(Items from a dataset)

=== Begin Enclosure ===

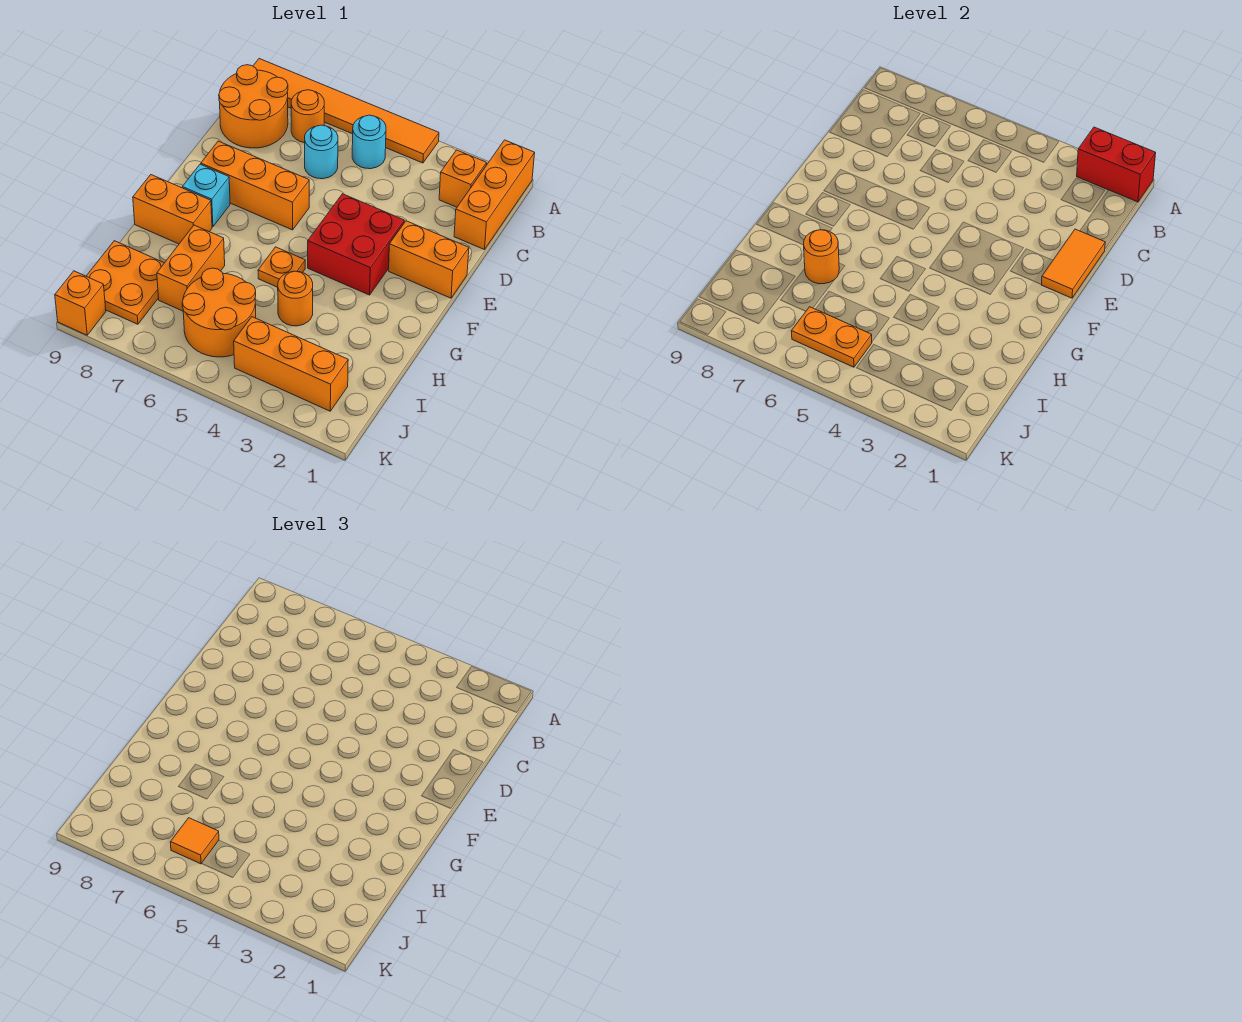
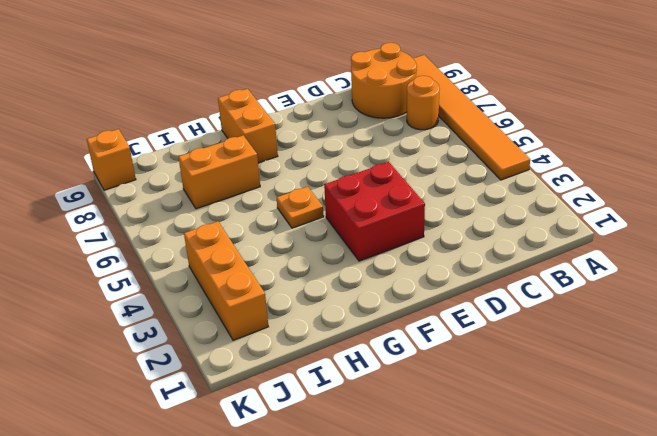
none -> orange brick A1:C1 level 1
none -> orange brick B2 level 1
none -> cyan round brick B5 level 1

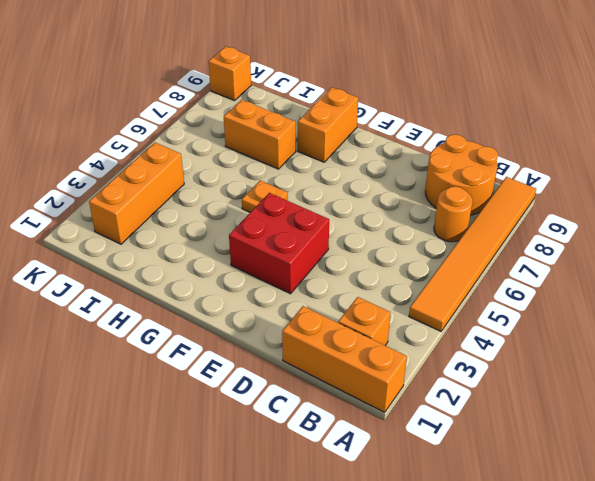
none -> cyan round brick B5 level 1
none -> cyan round brick C6 level 1
none -> orange brick E1:E2 level 1

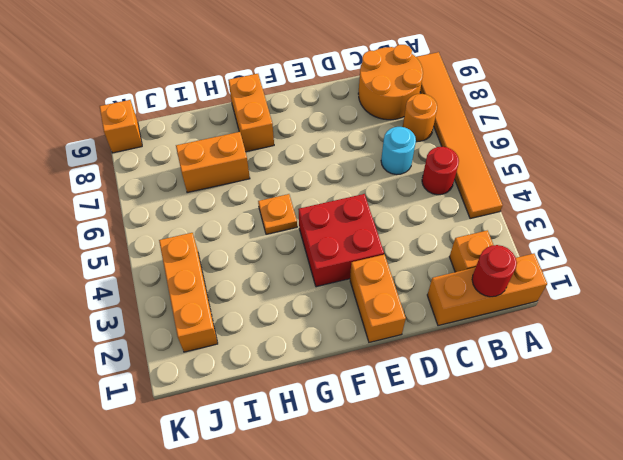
red round brick B1 level 2 -> none
red round brick B5 level 1 -> cyan round brick B5 level 1
none -> orange brick E6:E8 level 1
none -> cyan brick F8 level 1
none -> orange round brick H4 level 1

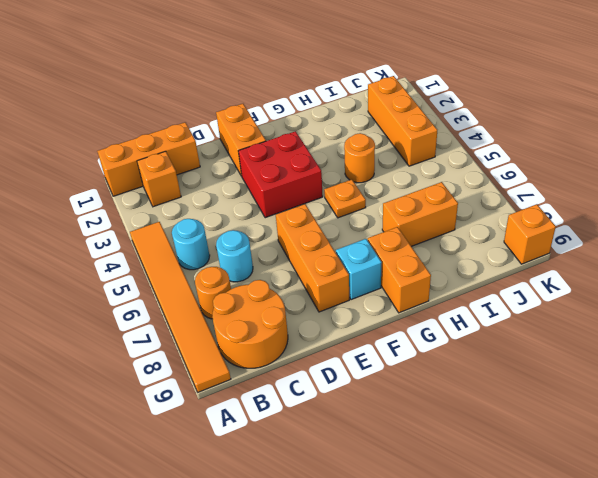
none -> orange round brick I5:J6 level 1
none -> orange plate I8:J9 level 1
none -> red brick A1:A2 level 2

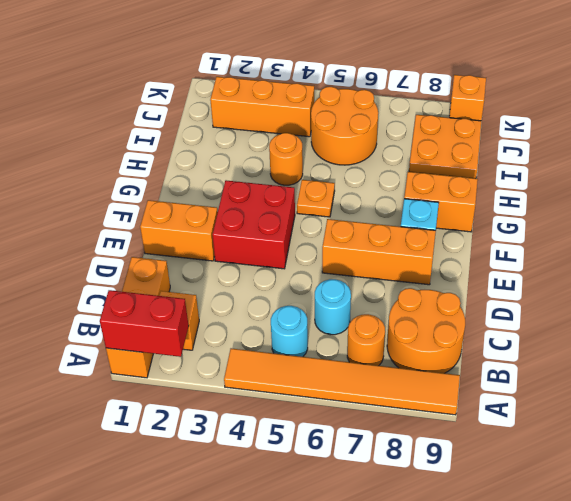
none -> orange brick H7:I7 level 1
none -> orange tile D1:E1 level 2
none -> orange round brick H7 level 2

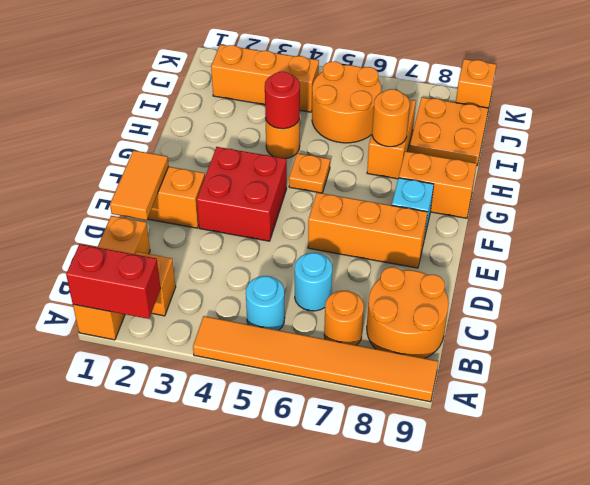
red round brick H4 level 2 -> none
none -> orange plate J5:J6 level 2
none -> orange tile J6 level 3

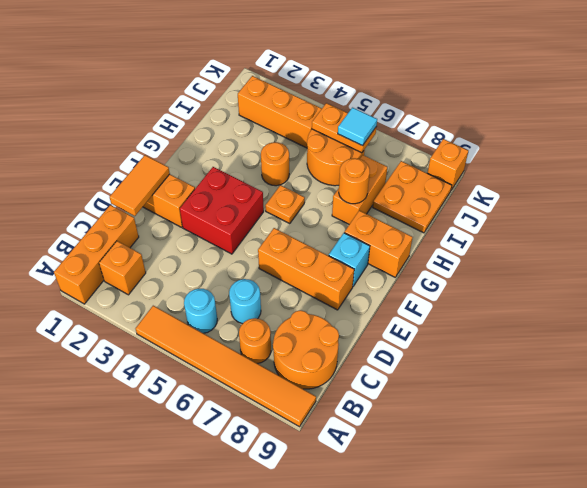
cyan tile J6 level 3 -> orange tile J6 level 3
none -> red brick A1:A2 level 2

=== End Enclosure ===

§ **WHAT THE EXERCISE ASKS**:
Where the string "cyan" occurs in the data, return the whole line.

§ **RESULT OF THE EXERCISE**:
none -> cyan round brick B5 level 1
none -> cyan round brick B5 level 1
none -> cyan round brick C6 level 1
red round brick B5 level 1 -> cyan round brick B5 level 1
none -> cyan brick F8 level 1
cyan tile J6 level 3 -> orange tile J6 level 3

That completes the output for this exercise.